**Items listed in a dataset:**

((

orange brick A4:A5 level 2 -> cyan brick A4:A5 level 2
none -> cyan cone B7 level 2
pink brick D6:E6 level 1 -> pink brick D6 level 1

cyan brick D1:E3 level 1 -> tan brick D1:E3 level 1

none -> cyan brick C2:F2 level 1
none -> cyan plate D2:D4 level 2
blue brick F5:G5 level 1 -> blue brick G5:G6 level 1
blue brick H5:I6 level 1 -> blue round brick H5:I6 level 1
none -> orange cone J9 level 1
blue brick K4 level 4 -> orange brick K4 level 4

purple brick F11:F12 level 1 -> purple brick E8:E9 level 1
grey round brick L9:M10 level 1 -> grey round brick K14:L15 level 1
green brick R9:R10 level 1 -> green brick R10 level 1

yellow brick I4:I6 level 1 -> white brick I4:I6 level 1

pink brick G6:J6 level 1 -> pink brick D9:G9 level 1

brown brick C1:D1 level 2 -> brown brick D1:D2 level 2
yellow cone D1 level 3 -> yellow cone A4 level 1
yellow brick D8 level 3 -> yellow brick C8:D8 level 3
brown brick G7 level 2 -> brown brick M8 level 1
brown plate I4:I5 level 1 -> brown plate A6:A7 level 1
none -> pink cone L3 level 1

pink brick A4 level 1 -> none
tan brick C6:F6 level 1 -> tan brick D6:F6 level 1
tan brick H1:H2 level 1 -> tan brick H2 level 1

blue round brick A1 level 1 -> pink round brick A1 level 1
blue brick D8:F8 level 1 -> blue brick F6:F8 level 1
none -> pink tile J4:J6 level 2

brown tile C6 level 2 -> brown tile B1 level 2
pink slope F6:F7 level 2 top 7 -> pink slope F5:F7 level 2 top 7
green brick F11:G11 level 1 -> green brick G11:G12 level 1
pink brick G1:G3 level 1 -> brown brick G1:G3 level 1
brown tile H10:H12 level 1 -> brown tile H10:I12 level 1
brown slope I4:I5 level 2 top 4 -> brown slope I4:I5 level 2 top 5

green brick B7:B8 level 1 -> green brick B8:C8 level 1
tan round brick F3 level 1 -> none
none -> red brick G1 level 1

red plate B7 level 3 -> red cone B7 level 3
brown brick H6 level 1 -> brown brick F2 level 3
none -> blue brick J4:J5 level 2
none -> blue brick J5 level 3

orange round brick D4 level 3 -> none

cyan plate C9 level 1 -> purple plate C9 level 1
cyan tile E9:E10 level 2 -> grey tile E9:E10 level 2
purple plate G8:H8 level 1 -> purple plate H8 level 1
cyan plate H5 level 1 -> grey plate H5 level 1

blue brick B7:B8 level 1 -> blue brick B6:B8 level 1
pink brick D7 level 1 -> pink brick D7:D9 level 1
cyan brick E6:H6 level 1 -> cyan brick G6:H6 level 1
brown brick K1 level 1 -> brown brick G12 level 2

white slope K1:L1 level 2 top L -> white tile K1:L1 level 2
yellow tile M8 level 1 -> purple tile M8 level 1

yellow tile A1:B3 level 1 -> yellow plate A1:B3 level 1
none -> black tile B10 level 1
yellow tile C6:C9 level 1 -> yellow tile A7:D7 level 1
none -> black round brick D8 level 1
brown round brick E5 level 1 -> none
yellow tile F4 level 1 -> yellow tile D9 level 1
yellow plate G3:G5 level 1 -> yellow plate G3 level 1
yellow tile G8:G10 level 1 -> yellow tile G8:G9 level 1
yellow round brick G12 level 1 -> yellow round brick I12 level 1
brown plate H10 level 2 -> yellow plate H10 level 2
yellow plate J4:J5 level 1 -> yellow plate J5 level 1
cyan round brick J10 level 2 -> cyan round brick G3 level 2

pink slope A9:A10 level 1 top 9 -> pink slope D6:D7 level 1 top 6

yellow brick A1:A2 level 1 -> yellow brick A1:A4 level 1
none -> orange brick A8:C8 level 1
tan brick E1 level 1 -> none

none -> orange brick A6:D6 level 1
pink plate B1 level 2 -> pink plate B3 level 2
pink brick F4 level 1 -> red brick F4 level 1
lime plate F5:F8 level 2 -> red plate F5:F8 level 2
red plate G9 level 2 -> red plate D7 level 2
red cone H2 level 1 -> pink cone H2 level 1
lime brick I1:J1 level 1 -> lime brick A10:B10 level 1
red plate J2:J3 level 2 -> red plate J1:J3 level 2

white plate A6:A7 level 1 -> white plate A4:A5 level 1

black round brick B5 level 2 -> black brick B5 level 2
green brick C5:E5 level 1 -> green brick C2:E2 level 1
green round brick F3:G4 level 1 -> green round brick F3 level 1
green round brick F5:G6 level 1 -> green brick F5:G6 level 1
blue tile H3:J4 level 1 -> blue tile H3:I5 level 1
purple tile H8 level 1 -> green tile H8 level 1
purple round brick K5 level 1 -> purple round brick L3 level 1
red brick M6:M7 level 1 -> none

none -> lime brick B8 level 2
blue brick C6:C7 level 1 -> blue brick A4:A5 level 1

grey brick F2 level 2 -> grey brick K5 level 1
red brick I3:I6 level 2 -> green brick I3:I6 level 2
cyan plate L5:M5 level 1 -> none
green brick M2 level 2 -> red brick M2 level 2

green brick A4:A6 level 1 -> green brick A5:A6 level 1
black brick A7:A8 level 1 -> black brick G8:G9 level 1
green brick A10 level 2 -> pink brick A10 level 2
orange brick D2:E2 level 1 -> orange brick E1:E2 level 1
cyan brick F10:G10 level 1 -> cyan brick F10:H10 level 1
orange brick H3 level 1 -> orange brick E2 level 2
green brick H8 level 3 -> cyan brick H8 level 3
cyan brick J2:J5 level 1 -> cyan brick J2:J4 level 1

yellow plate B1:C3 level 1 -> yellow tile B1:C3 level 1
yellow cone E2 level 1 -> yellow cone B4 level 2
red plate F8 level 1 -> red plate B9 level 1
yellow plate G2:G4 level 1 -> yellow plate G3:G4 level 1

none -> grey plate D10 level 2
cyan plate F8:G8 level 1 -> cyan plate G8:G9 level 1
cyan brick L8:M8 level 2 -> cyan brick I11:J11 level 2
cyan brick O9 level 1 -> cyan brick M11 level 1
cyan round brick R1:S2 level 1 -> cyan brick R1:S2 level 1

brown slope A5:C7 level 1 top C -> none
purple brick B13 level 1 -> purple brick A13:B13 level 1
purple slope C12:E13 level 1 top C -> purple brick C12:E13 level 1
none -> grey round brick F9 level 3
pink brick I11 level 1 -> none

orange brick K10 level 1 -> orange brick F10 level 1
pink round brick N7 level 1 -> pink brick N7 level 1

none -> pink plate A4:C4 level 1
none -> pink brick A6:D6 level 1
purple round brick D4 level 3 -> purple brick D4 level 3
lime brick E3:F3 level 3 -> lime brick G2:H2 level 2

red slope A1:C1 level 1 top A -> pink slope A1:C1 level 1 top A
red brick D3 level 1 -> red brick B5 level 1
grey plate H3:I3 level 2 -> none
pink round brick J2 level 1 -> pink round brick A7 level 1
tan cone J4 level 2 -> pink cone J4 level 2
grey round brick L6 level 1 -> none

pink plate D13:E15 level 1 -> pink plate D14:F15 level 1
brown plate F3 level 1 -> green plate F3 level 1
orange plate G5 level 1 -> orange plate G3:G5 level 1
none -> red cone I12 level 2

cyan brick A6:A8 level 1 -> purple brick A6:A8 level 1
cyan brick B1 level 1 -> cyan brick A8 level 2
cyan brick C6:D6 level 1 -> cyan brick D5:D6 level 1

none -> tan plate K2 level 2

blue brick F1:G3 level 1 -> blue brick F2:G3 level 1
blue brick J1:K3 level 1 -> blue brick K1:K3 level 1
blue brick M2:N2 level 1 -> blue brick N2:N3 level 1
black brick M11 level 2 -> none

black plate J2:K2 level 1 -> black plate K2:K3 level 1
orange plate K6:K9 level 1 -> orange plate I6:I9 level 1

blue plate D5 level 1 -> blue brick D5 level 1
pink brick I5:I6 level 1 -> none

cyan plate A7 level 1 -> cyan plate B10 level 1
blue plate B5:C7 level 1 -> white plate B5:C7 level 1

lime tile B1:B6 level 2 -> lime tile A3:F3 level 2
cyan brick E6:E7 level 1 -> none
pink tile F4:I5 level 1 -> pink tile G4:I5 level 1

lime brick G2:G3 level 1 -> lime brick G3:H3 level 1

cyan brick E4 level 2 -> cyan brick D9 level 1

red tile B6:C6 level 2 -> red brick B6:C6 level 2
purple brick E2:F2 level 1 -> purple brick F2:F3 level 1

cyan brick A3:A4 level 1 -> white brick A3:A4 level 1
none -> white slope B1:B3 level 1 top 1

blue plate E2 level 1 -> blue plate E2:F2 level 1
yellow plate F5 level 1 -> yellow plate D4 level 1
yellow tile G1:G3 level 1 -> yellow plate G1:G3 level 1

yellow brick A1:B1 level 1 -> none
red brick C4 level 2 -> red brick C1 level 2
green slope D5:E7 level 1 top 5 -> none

))

**WHAT NEEDS TO BE DONE:**
For the word "black", tally the lines above that hold it and answer with the number alone.

**SOLUTION BELOW:**
6